* [Data records]
◇ ◇ ◇ ◇ ◇ ◇ ◇

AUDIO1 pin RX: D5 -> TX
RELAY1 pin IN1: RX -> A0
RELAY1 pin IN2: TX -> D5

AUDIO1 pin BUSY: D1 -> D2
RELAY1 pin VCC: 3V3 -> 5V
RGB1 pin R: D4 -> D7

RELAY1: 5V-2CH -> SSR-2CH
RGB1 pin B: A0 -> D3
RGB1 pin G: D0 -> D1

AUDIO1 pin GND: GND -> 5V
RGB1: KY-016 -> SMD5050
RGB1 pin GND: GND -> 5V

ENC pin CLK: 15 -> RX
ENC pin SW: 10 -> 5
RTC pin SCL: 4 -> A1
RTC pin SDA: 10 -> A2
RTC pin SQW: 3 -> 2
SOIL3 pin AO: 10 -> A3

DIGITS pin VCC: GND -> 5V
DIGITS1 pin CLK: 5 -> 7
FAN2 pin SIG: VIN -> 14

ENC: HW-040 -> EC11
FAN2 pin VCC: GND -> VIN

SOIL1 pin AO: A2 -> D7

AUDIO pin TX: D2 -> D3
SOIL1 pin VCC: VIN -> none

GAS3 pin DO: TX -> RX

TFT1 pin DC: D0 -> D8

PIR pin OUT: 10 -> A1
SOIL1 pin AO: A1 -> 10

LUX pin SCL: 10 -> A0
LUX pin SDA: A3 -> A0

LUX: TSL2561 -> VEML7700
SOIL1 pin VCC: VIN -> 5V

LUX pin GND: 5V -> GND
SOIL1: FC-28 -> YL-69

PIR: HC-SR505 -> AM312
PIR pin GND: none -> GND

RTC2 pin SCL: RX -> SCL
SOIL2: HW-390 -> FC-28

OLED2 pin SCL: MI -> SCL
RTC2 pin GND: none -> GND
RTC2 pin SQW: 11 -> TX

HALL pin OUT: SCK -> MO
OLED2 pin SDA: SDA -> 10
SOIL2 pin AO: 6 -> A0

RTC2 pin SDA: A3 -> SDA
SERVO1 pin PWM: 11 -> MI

◇ ◇ ◇ ◇ ◇ ◇ ◇

* [What the task requires] Look above for the line that contains "ENC: HW-040 -> EC11". That line and every line after it through the end of the data must be written out exactly, with nothing else.

* [Reply]
ENC: HW-040 -> EC11
FAN2 pin VCC: GND -> VIN

SOIL1 pin AO: A2 -> D7

AUDIO pin TX: D2 -> D3
SOIL1 pin VCC: VIN -> none

GAS3 pin DO: TX -> RX

TFT1 pin DC: D0 -> D8

PIR pin OUT: 10 -> A1
SOIL1 pin AO: A1 -> 10

LUX pin SCL: 10 -> A0
LUX pin SDA: A3 -> A0

LUX: TSL2561 -> VEML7700
SOIL1 pin VCC: VIN -> 5V

LUX pin GND: 5V -> GND
SOIL1: FC-28 -> YL-69

PIR: HC-SR505 -> AM312
PIR pin GND: none -> GND

RTC2 pin SCL: RX -> SCL
SOIL2: HW-390 -> FC-28

OLED2 pin SCL: MI -> SCL
RTC2 pin GND: none -> GND
RTC2 pin SQW: 11 -> TX

HALL pin OUT: SCK -> MO
OLED2 pin SDA: SDA -> 10
SOIL2 pin AO: 6 -> A0

RTC2 pin SDA: A3 -> SDA
SERVO1 pin PWM: 11 -> MI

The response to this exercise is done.